## [Directions]
Would you transcribe exactly the lines below, starting at the one that contains "- recoloured: livre/blanc" and ending with the last line, both included? Leave out all other lines.

## [Given records]
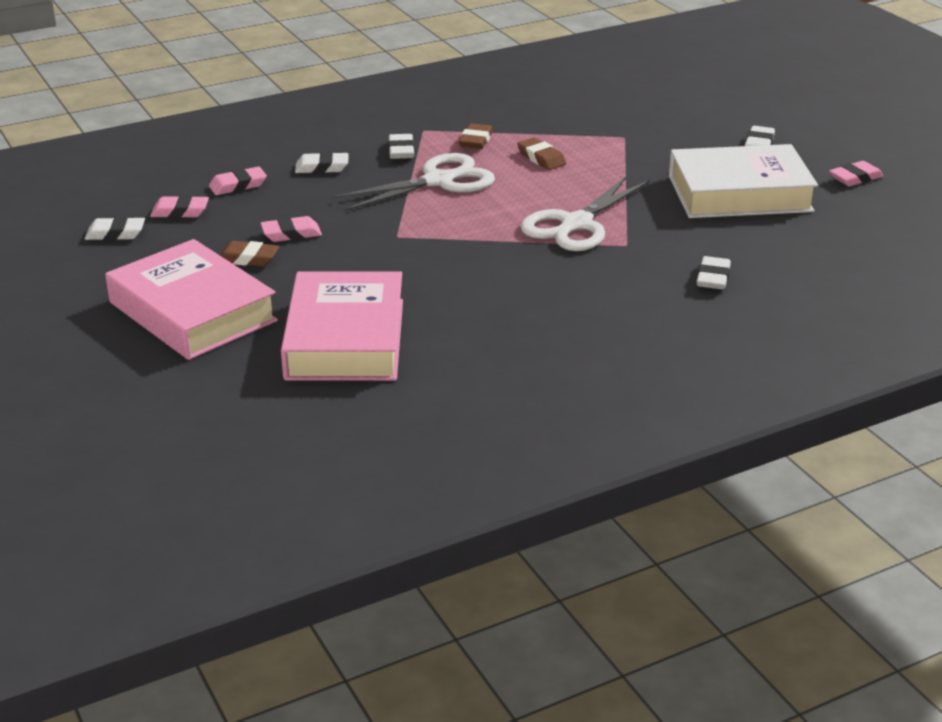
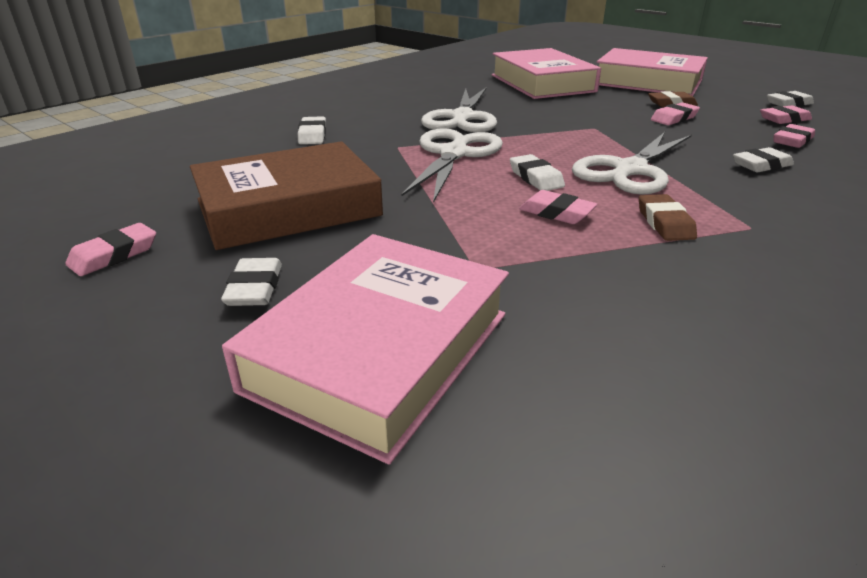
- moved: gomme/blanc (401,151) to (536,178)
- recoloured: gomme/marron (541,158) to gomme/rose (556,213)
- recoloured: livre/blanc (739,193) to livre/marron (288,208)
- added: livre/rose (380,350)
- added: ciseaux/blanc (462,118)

## [Output below]
- recoloured: livre/blanc (739,193) to livre/marron (288,208)
- added: livre/rose (380,350)
- added: ciseaux/blanc (462,118)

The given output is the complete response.